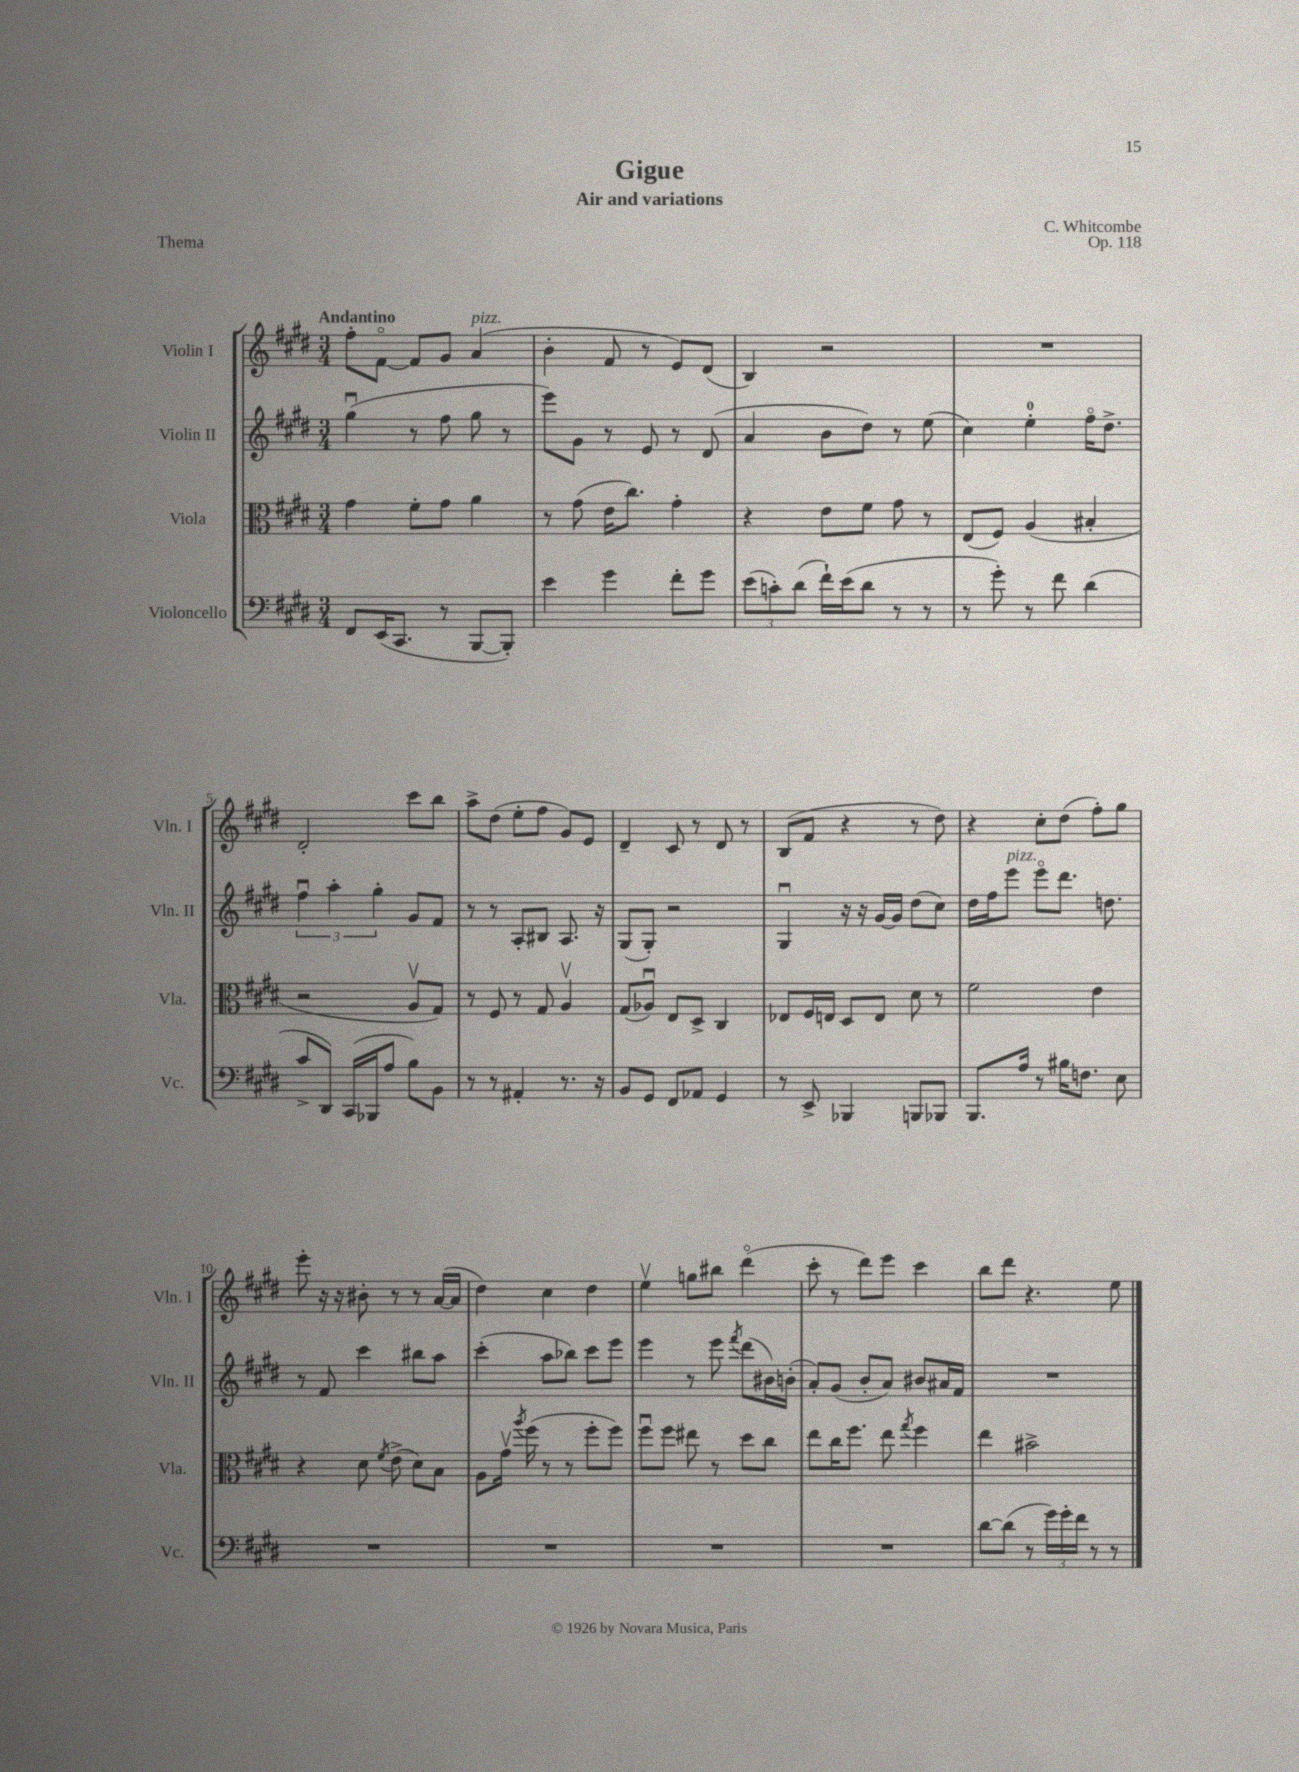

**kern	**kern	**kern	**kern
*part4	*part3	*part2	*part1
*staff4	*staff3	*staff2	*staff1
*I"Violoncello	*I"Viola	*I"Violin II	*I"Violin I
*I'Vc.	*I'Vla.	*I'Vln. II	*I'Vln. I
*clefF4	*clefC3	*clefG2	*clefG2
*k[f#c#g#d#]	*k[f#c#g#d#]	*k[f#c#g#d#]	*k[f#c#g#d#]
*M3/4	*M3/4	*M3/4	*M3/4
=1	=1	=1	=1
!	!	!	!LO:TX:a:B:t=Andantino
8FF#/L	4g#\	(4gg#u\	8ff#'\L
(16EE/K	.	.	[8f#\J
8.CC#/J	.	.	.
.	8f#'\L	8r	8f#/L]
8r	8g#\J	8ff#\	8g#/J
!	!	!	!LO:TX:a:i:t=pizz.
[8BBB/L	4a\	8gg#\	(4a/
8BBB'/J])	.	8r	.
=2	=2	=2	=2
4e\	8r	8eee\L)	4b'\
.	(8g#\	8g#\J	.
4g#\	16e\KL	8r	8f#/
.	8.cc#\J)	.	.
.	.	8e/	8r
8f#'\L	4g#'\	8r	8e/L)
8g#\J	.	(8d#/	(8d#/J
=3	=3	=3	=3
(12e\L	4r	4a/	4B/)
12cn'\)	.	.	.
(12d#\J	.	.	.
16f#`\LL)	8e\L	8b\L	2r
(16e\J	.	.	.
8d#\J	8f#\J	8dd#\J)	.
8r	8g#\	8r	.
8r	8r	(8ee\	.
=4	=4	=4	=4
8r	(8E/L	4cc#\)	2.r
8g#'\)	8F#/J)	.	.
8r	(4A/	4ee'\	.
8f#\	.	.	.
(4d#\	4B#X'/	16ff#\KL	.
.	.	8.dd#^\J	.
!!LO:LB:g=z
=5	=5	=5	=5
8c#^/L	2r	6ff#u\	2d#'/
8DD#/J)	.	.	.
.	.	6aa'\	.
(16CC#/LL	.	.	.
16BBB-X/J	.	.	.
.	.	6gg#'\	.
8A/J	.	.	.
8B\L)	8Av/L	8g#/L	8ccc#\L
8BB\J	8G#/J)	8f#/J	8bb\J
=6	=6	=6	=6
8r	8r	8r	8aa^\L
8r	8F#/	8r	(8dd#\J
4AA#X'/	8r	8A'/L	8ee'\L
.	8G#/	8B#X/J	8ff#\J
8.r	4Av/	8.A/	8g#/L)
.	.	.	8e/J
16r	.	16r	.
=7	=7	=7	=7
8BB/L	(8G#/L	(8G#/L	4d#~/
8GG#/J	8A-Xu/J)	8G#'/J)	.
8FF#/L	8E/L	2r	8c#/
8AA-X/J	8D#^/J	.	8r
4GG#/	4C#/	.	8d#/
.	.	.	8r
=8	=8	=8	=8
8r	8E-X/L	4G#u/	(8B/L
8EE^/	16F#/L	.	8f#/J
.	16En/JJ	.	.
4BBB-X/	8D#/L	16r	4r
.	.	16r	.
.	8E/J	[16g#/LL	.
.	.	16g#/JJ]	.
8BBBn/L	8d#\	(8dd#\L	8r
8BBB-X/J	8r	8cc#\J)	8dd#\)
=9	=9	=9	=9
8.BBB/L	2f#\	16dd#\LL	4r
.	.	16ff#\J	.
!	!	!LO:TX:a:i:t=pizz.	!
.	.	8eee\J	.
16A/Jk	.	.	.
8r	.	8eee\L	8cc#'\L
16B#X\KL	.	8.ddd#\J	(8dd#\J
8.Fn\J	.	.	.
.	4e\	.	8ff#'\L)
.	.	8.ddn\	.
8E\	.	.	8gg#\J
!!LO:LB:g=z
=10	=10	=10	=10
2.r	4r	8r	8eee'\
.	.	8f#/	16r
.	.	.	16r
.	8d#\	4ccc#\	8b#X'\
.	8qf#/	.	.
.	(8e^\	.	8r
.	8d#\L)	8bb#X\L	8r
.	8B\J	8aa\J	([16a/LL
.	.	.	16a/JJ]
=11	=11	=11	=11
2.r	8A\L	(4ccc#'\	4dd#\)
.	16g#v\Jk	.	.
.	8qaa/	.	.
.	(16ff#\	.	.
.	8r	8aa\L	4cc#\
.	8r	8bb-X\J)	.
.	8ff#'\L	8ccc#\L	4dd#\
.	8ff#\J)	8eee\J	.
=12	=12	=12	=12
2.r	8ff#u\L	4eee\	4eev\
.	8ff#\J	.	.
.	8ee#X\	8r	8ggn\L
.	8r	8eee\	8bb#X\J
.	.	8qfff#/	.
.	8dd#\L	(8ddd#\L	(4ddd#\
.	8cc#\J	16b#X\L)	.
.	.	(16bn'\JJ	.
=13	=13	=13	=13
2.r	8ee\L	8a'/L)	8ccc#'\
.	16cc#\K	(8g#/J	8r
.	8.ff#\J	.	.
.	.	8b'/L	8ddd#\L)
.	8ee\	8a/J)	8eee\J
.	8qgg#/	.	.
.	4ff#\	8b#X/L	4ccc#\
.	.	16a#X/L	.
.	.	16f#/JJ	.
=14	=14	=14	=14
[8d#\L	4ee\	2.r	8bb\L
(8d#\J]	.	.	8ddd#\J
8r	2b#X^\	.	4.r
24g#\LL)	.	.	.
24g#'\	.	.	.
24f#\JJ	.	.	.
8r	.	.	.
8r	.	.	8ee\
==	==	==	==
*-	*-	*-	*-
⁂
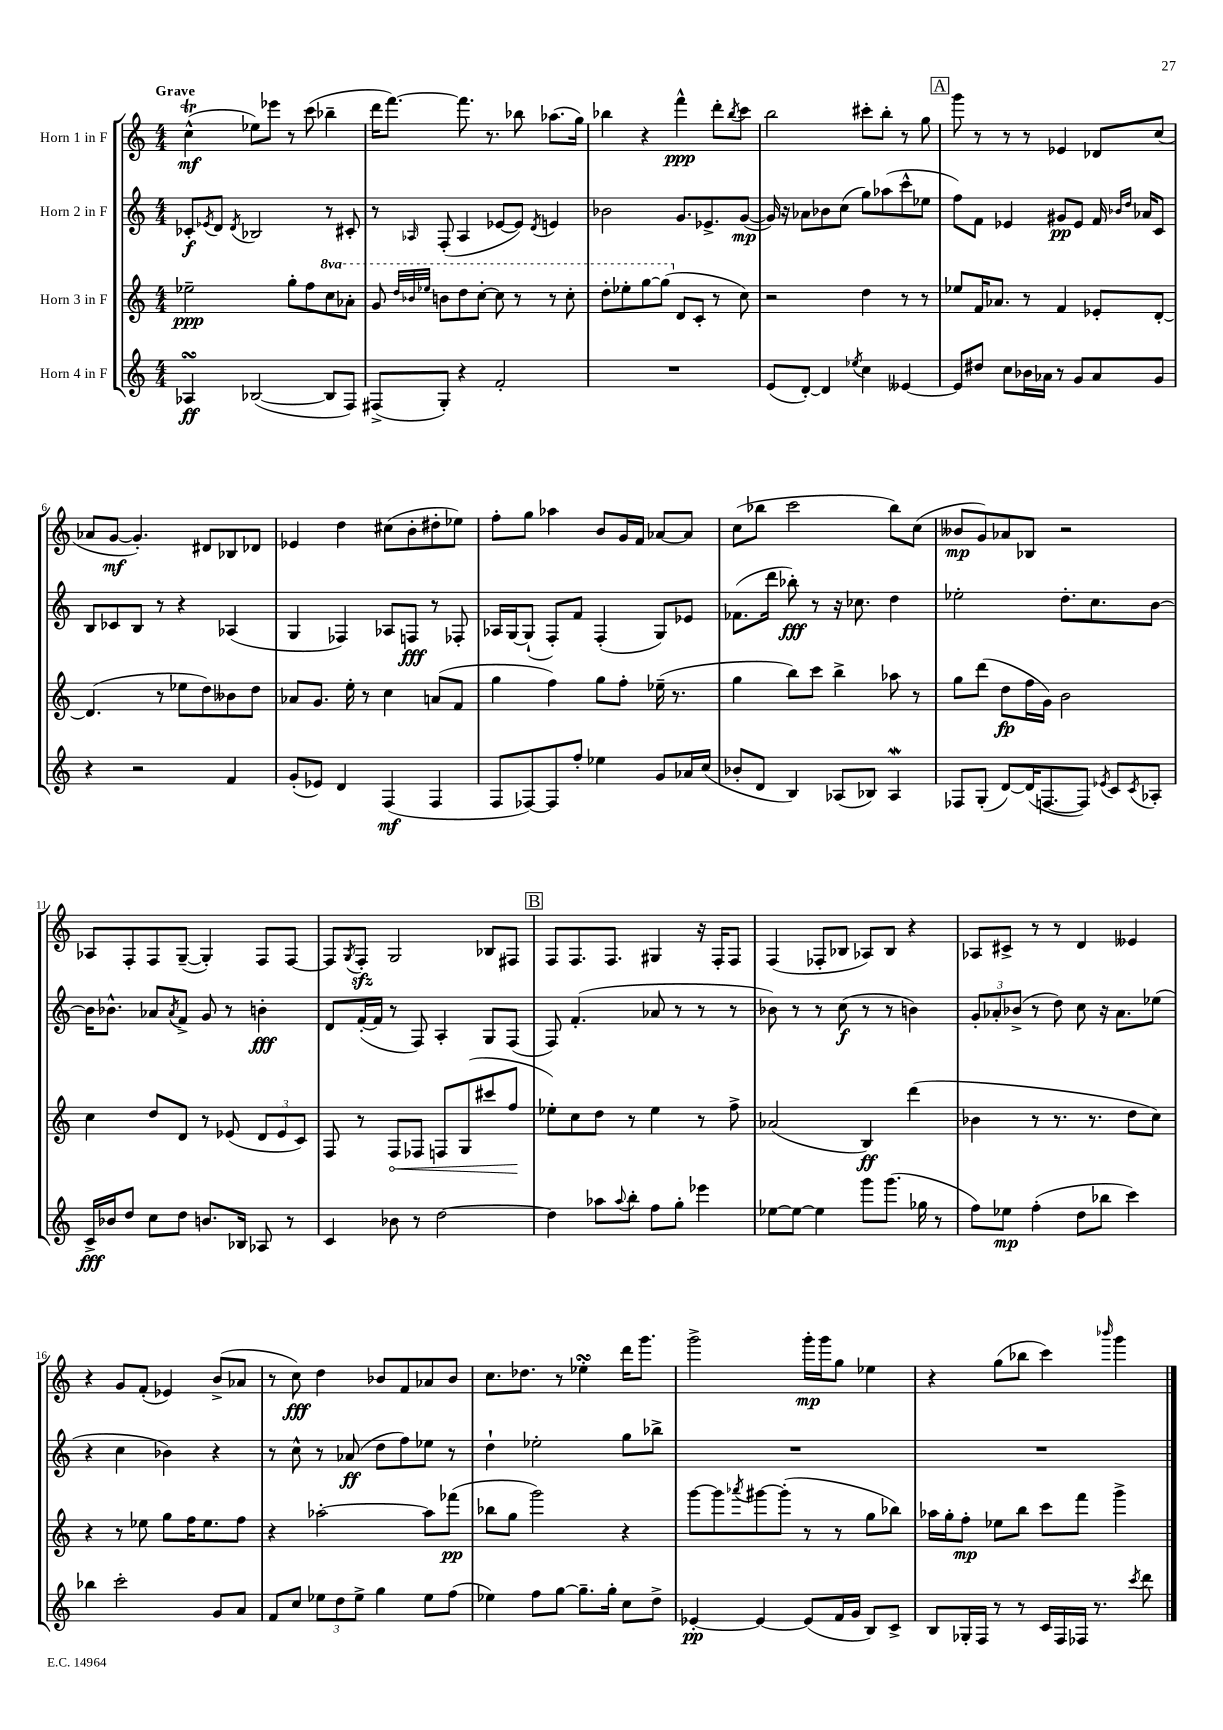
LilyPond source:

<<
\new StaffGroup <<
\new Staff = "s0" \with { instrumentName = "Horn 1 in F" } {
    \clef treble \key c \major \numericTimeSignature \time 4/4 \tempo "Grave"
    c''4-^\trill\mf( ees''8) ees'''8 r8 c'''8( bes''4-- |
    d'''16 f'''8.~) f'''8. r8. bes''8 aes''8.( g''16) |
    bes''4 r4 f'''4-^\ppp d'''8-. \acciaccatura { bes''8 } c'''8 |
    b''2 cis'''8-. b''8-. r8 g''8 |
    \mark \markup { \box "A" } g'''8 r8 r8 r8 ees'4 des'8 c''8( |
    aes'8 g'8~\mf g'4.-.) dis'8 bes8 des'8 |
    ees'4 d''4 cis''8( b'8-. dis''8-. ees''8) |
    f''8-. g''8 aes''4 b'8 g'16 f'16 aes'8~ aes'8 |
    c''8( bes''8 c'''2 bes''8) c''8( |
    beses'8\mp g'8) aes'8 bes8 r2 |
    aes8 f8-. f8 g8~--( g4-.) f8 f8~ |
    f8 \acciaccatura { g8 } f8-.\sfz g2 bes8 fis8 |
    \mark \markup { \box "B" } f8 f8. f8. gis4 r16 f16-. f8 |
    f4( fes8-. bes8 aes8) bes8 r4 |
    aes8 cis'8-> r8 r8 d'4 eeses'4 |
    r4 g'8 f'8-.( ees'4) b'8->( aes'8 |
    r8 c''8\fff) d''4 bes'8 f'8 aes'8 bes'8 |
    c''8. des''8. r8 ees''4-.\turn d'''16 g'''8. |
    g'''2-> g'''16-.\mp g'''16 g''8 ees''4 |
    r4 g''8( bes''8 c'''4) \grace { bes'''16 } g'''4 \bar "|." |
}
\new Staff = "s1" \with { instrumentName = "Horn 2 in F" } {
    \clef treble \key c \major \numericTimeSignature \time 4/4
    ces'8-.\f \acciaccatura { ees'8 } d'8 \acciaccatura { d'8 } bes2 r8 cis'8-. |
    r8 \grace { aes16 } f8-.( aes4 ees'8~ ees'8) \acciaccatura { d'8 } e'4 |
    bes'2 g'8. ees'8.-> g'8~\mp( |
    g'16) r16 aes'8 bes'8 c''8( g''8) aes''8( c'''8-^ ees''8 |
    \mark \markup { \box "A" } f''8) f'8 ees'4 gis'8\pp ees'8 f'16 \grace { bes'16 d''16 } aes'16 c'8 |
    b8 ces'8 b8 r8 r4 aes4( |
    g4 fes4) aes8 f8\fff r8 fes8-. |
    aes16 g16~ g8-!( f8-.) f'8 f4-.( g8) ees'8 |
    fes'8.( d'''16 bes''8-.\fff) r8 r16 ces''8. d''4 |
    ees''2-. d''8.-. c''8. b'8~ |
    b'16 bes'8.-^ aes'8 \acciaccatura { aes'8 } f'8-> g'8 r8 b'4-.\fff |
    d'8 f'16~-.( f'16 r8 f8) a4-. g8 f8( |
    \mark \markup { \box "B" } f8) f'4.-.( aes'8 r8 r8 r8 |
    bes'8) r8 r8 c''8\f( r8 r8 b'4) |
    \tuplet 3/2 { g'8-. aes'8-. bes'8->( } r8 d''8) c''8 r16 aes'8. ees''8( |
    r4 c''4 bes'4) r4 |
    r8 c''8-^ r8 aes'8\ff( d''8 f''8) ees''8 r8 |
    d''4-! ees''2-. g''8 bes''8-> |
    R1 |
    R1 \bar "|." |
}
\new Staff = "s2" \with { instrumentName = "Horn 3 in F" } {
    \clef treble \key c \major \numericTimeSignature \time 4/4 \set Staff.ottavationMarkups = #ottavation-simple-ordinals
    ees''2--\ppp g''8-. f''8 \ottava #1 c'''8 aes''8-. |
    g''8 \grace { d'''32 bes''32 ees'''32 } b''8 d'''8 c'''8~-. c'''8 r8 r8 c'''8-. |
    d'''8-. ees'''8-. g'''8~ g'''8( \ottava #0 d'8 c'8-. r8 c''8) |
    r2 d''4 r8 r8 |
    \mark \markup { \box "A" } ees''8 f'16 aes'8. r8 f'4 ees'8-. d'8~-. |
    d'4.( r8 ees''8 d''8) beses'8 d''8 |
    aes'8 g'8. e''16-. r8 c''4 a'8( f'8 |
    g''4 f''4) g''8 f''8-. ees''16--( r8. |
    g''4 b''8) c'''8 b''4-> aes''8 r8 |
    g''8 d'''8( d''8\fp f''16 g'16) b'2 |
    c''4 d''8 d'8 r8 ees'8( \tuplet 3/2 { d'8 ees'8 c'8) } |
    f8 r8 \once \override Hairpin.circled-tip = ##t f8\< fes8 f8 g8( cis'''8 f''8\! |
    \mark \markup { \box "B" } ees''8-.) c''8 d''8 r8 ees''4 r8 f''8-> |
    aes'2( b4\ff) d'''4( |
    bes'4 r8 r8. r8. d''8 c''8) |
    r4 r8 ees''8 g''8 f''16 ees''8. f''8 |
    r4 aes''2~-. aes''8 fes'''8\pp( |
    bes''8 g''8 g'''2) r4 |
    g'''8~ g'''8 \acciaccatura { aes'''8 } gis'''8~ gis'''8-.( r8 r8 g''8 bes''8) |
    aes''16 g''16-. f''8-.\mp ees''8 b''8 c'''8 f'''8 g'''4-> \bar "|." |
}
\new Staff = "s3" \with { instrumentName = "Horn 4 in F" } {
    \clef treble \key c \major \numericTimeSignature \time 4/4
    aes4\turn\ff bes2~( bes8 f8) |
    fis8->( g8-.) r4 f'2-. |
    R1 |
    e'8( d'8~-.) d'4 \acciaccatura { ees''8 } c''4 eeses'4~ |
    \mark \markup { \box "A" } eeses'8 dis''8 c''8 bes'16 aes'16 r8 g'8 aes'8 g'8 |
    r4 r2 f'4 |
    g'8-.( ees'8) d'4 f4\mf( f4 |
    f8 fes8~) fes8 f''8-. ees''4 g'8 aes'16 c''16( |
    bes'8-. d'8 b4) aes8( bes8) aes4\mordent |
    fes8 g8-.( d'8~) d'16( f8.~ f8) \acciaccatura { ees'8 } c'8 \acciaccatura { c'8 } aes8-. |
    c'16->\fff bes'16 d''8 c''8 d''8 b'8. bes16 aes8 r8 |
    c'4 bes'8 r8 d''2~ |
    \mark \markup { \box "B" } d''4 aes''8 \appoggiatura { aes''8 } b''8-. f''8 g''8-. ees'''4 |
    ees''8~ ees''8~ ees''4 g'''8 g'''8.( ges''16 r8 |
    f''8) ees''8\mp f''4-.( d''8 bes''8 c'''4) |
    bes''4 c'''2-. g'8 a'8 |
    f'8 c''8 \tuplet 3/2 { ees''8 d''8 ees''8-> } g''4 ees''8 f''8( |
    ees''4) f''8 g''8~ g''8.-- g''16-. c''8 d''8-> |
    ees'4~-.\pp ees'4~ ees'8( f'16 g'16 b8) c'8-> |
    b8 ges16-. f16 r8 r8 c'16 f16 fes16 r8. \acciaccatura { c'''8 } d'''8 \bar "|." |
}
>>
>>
⁂
#### Problem details
Which lines in the material above contain the string "eeses"? Pick out each one and copy it whole, treating uppercase and lowercase as different.

#### The output
    aes8 cis'8-> r8 r8 d'4 eeses'4 |
    e'8( d'8~-.) d'4 \acciaccatura { ees''8 } c''4 eeses'4~ |
    \mark \markup { \box "A" } eeses'8 dis''8 c''8 bes'16 aes'16 r8 g'8 aes'8 g'8 |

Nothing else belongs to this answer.